# [Problem statement]
Which lines of the entries below run from the one holding "none -> red cone F13 level 2" to the one holding "lime slope I8:J9", inclusive? Set down exactly those lines and no others.

# [Available data]
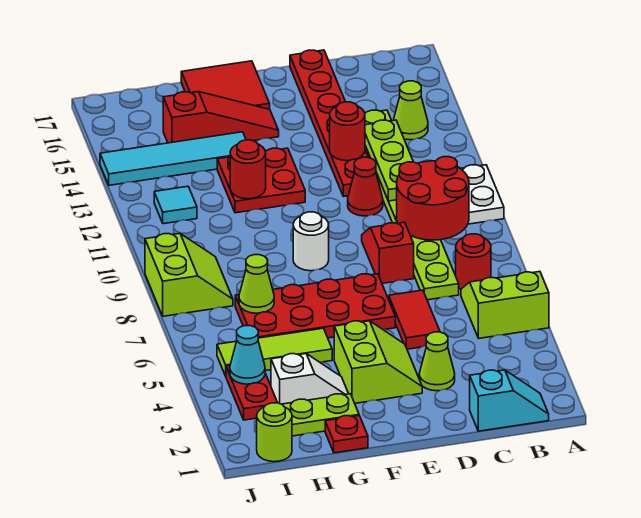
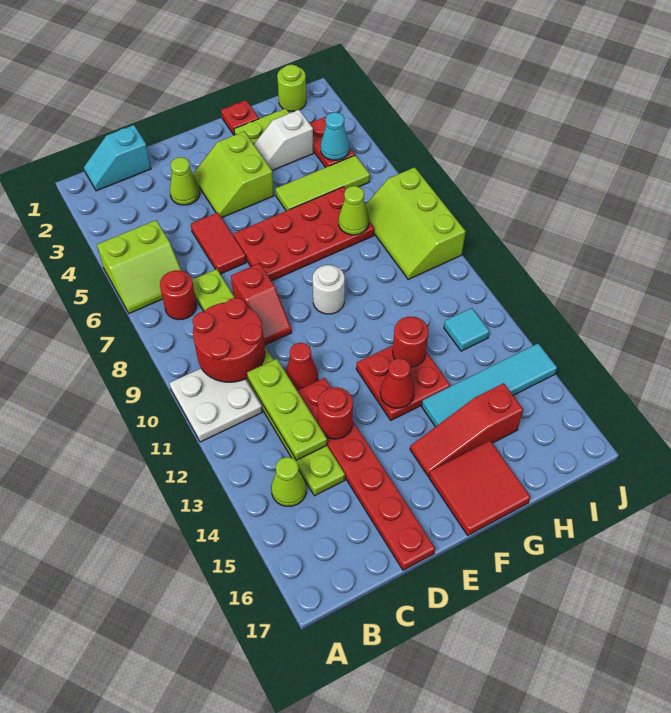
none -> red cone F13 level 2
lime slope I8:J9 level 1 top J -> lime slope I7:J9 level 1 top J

* * *

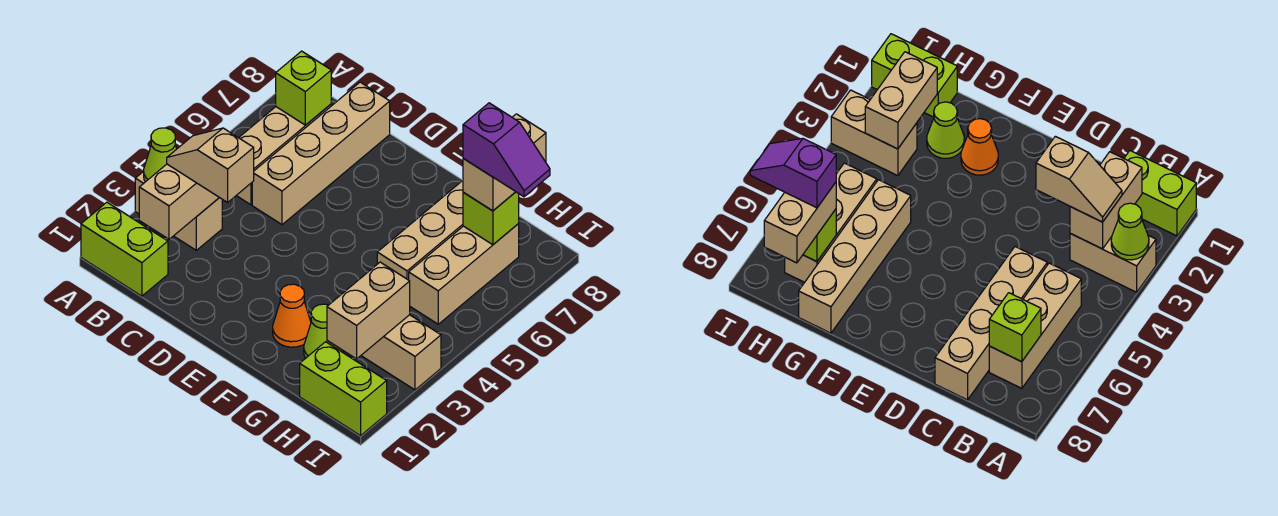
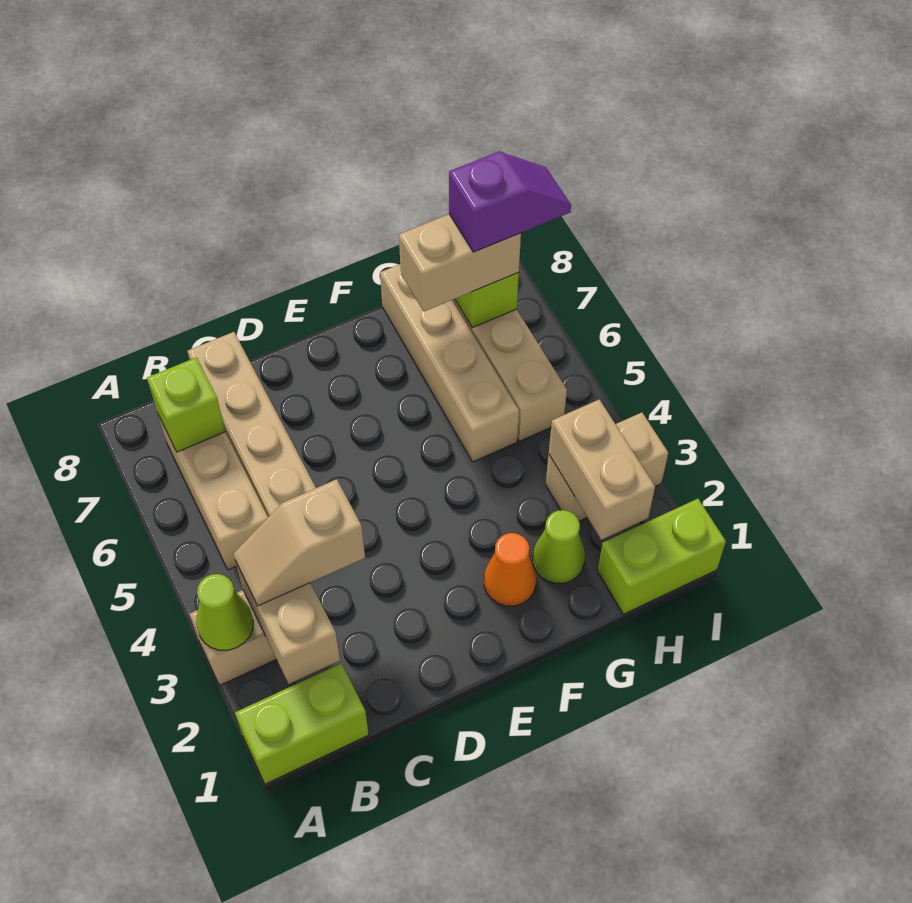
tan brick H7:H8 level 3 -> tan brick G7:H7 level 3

# [Solution to this problem]
none -> red cone F13 level 2
lime slope I8:J9 level 1 top J -> lime slope I7:J9 level 1 top J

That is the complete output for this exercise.